> **Problem to work on**: In the data below, find the line that contains "SERVO3 pin PWM: D12 -> VP" and the line that contains "IMU1 pin SCL: 16 -> 3". Copy both, plus every line between them, exactly.

--------------------------------

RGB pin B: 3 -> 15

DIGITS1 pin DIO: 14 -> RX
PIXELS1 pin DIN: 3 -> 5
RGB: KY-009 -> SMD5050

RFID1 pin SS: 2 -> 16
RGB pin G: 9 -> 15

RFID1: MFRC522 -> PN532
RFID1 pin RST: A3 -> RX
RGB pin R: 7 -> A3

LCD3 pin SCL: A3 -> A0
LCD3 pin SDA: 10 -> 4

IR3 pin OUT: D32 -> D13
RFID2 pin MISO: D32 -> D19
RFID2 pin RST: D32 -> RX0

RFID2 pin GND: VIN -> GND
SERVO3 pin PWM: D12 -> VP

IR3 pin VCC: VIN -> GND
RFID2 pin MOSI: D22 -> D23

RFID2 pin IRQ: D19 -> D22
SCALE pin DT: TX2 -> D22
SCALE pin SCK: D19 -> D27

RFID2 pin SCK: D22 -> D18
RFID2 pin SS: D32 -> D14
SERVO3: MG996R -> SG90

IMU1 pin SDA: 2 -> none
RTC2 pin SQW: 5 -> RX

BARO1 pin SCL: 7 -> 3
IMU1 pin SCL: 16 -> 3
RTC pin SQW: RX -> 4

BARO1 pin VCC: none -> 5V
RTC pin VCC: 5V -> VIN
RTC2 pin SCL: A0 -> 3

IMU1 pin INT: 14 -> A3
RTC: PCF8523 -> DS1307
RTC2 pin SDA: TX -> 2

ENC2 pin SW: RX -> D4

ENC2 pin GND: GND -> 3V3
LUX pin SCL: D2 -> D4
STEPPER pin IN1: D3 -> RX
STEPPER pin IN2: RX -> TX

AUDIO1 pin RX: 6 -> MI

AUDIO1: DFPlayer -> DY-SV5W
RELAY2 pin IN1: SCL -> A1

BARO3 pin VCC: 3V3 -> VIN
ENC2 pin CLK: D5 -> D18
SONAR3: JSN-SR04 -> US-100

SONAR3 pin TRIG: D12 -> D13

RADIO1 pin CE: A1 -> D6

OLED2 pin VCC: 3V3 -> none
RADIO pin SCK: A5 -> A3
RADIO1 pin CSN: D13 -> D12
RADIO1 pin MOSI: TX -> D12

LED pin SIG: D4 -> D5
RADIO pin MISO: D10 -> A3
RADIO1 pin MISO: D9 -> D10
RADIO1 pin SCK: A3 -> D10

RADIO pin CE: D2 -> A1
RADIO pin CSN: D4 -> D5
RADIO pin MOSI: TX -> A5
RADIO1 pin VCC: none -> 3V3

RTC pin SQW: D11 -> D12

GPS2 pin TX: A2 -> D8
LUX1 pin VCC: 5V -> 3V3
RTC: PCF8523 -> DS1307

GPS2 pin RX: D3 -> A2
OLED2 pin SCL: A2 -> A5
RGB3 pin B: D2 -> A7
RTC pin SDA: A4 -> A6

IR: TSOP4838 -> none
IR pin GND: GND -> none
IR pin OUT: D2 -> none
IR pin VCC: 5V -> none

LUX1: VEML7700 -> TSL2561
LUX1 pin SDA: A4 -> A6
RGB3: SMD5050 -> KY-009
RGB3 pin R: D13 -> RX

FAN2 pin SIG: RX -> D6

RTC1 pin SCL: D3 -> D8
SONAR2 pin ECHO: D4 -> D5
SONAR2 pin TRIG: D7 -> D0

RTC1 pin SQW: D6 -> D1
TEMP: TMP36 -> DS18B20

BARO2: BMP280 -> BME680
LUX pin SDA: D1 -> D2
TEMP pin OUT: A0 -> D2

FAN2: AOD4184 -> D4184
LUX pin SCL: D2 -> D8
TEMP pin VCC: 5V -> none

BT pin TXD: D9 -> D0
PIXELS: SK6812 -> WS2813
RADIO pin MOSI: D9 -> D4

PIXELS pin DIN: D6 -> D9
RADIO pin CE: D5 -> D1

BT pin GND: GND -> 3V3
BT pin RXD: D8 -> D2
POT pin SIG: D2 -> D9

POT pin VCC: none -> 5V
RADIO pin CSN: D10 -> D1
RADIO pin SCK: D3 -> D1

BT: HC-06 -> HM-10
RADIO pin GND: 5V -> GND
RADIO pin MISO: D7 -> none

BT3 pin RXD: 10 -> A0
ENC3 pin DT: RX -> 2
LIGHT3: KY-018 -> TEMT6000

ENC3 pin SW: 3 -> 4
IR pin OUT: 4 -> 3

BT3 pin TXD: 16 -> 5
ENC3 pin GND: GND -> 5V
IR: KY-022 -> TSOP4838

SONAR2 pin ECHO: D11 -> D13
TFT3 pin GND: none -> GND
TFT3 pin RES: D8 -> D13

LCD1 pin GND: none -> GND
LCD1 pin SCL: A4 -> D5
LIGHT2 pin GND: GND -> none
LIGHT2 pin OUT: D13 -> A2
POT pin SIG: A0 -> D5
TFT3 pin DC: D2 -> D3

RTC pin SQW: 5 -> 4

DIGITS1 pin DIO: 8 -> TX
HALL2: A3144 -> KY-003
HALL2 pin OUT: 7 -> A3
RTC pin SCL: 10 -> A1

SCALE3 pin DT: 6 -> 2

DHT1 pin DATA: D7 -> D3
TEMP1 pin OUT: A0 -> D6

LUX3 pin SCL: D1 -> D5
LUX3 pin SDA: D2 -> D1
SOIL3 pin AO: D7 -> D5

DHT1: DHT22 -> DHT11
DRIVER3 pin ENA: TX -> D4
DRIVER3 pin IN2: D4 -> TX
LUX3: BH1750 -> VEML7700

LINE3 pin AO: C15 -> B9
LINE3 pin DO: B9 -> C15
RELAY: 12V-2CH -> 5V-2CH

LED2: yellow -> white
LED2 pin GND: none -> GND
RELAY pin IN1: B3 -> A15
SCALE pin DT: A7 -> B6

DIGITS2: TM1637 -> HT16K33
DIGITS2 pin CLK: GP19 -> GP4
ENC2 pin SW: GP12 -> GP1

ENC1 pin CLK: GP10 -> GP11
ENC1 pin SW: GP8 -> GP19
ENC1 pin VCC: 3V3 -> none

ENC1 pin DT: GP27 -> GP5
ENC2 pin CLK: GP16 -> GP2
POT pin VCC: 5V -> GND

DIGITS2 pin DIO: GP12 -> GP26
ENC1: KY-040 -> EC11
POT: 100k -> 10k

--------------------------------

> **Your solution**:
SERVO3 pin PWM: D12 -> VP

IR3 pin VCC: VIN -> GND
RFID2 pin MOSI: D22 -> D23

RFID2 pin IRQ: D19 -> D22
SCALE pin DT: TX2 -> D22
SCALE pin SCK: D19 -> D27

RFID2 pin SCK: D22 -> D18
RFID2 pin SS: D32 -> D14
SERVO3: MG996R -> SG90

IMU1 pin SDA: 2 -> none
RTC2 pin SQW: 5 -> RX

BARO1 pin SCL: 7 -> 3
IMU1 pin SCL: 16 -> 3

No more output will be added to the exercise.